→ Aim of the task
The required output is the exact run of lines below that opens at the line with "R204: none -> 39k (GND, VFB)" and closes at the line with "U216: NOT CD4069".

→ Records from a dataset
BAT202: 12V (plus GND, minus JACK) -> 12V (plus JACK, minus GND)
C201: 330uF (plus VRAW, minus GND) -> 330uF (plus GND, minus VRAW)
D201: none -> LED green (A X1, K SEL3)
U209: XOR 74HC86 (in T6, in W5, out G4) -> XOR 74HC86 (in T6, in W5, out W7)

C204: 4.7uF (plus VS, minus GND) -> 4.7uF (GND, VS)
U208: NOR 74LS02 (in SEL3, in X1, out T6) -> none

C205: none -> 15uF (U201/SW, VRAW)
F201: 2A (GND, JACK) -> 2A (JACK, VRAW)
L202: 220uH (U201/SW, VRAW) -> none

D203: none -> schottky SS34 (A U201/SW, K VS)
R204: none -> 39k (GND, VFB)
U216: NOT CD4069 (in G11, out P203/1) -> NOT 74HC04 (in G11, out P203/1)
...
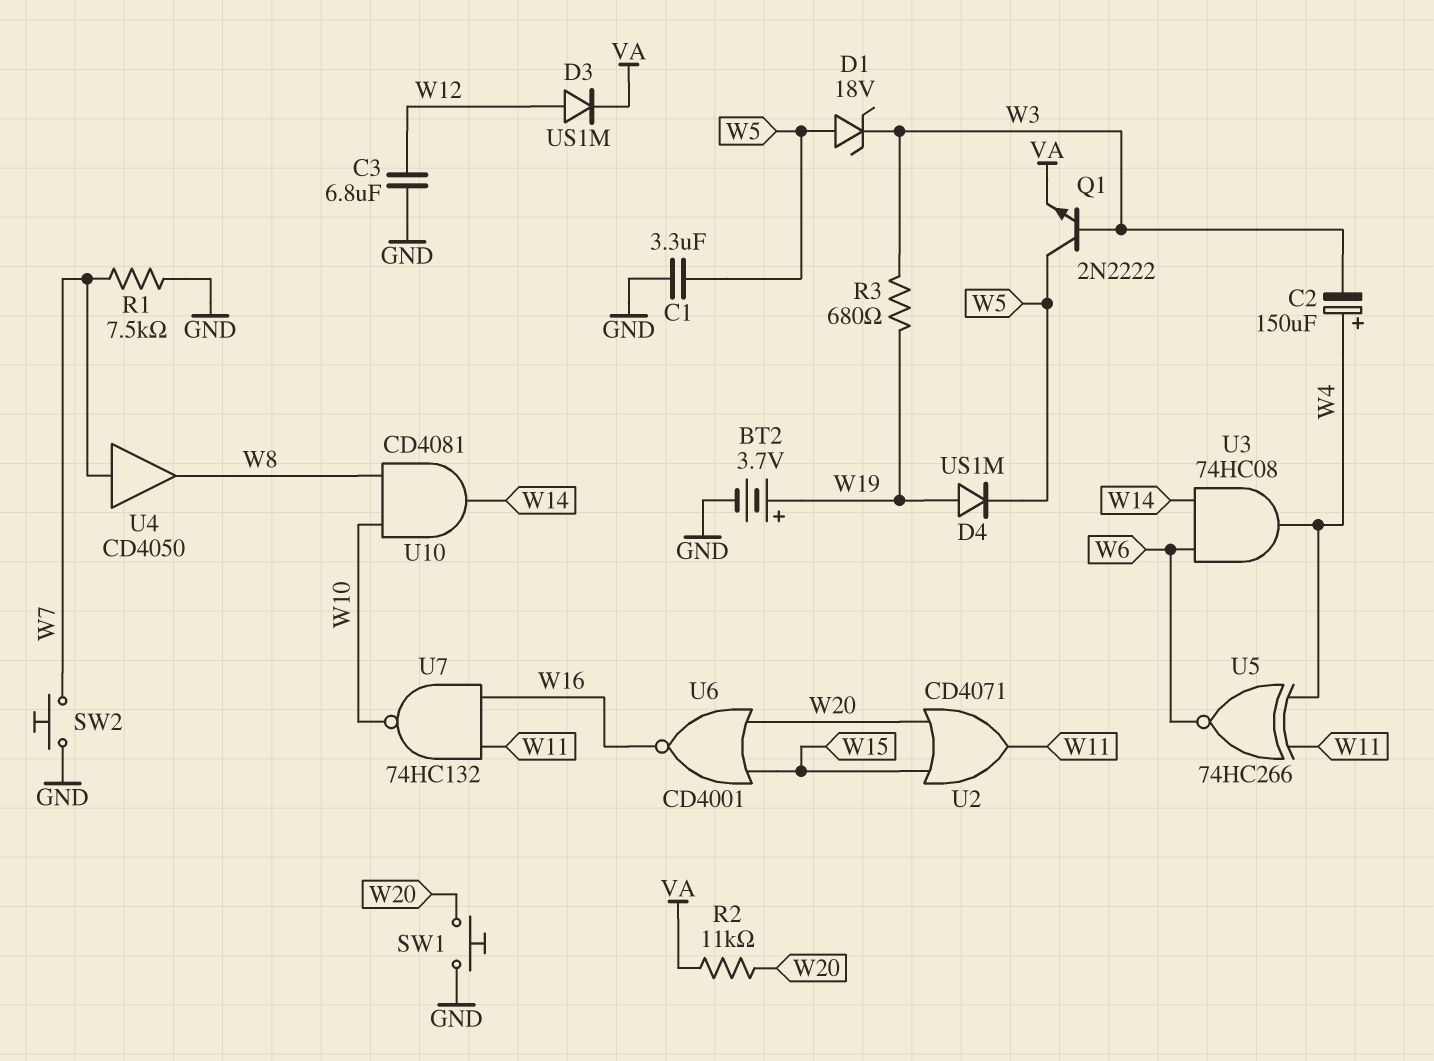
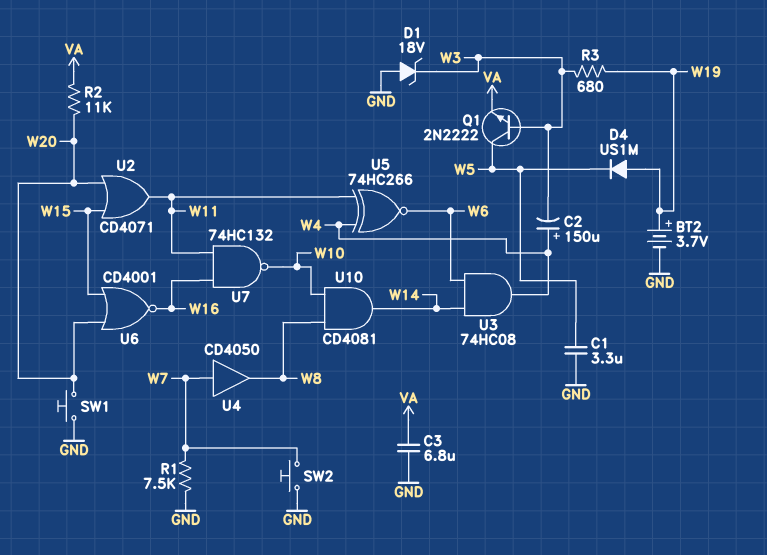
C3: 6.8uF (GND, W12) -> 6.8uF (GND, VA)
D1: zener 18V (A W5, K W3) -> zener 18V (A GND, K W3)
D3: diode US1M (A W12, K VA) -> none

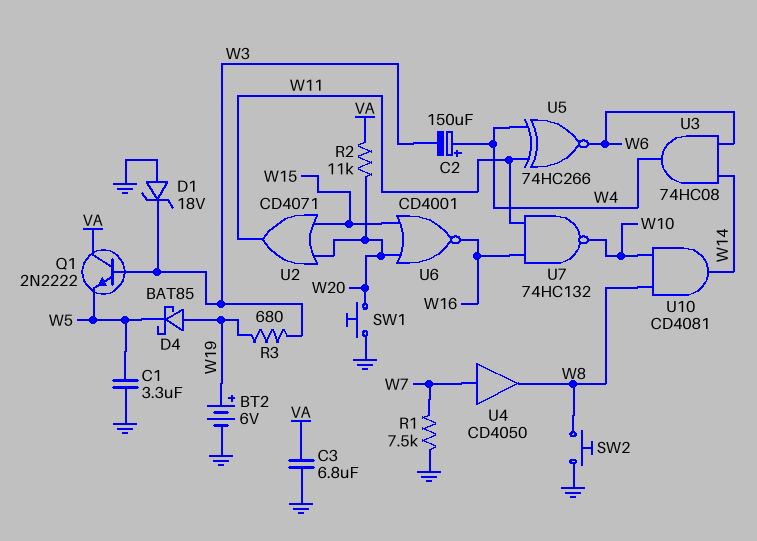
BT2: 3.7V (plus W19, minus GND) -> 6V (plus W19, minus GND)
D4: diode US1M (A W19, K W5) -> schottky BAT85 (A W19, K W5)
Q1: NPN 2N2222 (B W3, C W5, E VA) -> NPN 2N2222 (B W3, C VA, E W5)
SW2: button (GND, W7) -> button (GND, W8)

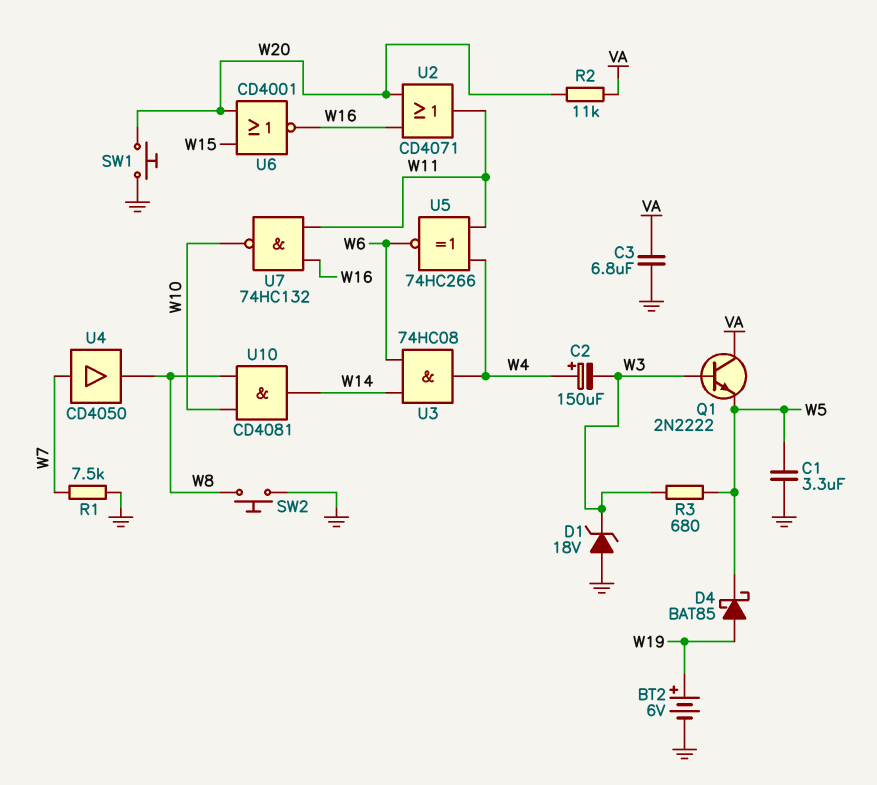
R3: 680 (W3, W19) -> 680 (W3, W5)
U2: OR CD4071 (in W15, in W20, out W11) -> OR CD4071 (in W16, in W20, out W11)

→ The completed task
R204: none -> 39k (GND, VFB)
U216: NOT CD4069 (in G11, out P203/1) -> NOT 74HC04 (in G11, out P203/1)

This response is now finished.